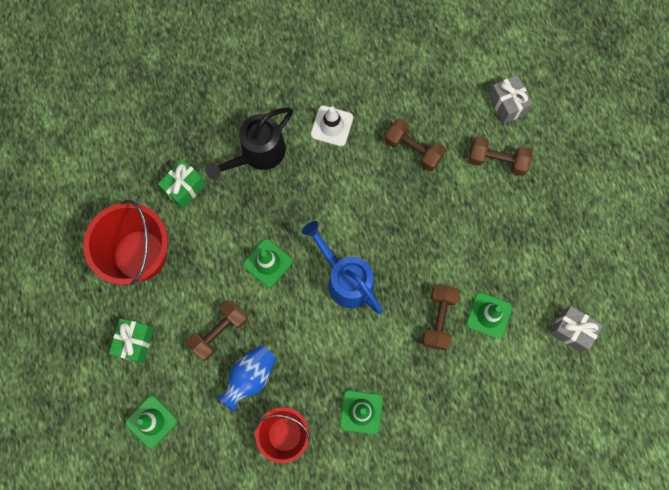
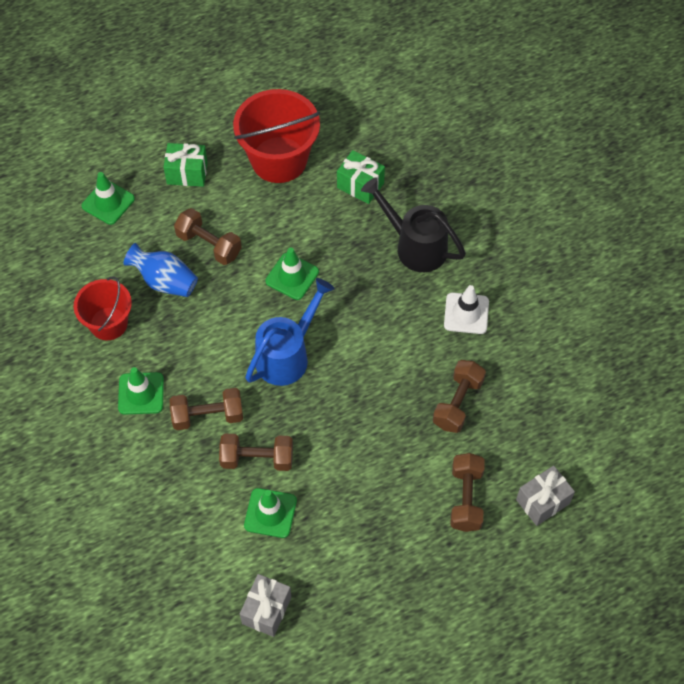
camera: 80 degrees right, 15 degrees down
none -> brown dumbbell [170,388,243,430]

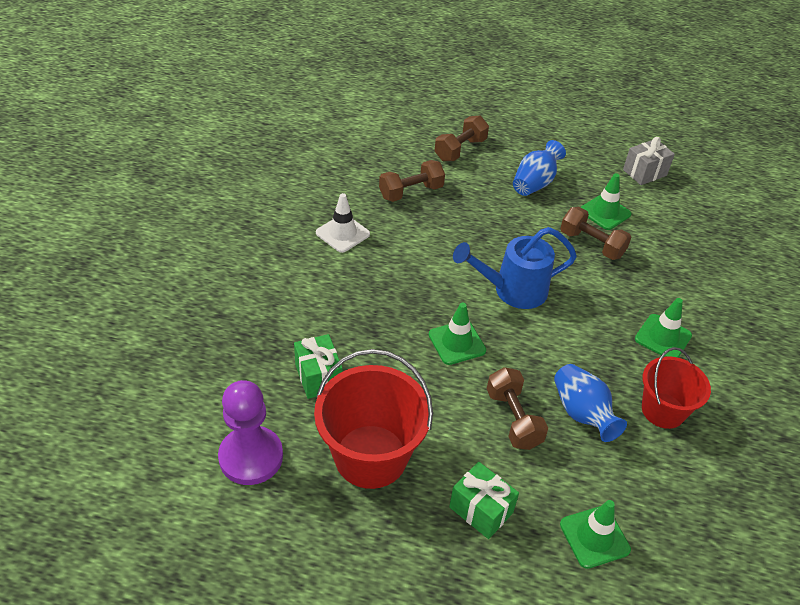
camera: 145 degrees left, 15 degrees down
brown dumbbell [170,388,243,430] -> none
black watering can [361,177,466,272] -> none
grey gift [516,466,575,526] -> none
none -> purple pawn [218,380,283,485]
none -> blue vase [513,140,566,196]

================================

■ EXERCISE DETAILS: Those lines from the one with "black watering can [361,177,466,272] -> none" through the last line of the material above are to be retyped exactly, with nothing else.

■ COMPLETED TASK:
black watering can [361,177,466,272] -> none
grey gift [516,466,575,526] -> none
none -> purple pawn [218,380,283,485]
none -> blue vase [513,140,566,196]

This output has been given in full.